- Task to carry out -
Once you reach the line containing "red pentagon: moved 4 px right, 12 px down", return it and every line after it exactly, through the end of the records below, with no pictures.

Segment Start: Dataset

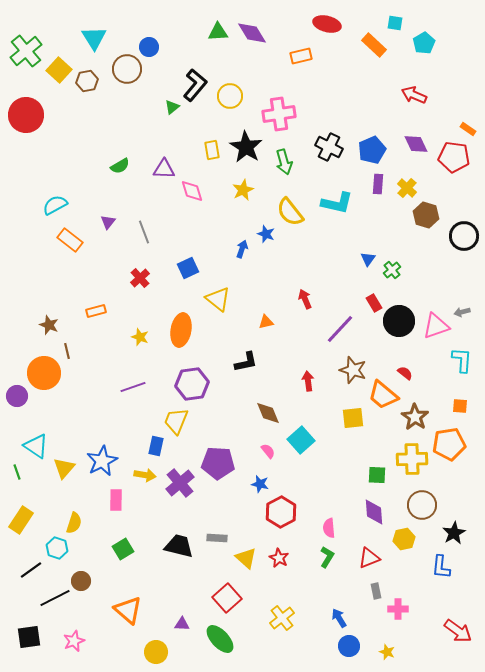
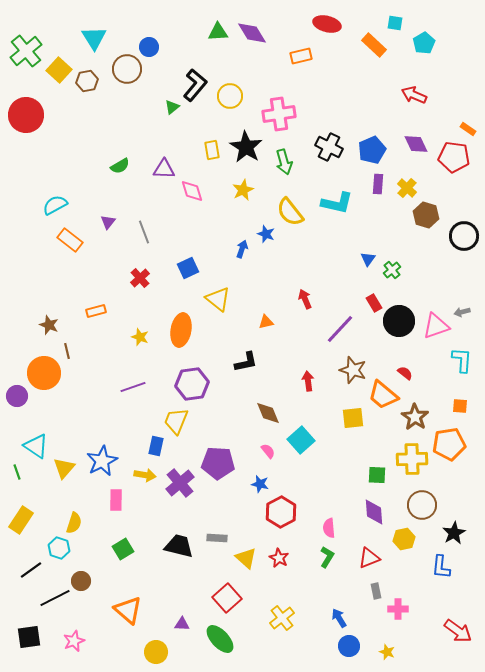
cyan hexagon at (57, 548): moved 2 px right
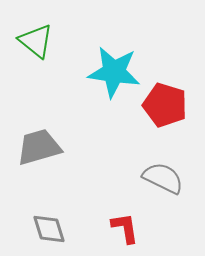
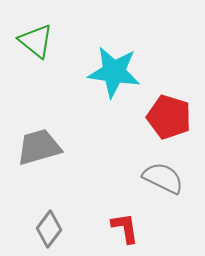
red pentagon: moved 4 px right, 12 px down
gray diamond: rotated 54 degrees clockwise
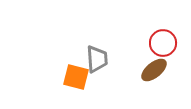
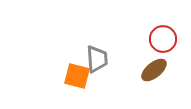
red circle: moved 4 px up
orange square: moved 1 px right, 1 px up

Segment End: Dataset

- Exercise answer -
red pentagon: moved 4 px right, 12 px down
gray diamond: rotated 54 degrees clockwise
red circle: moved 4 px up
orange square: moved 1 px right, 1 px up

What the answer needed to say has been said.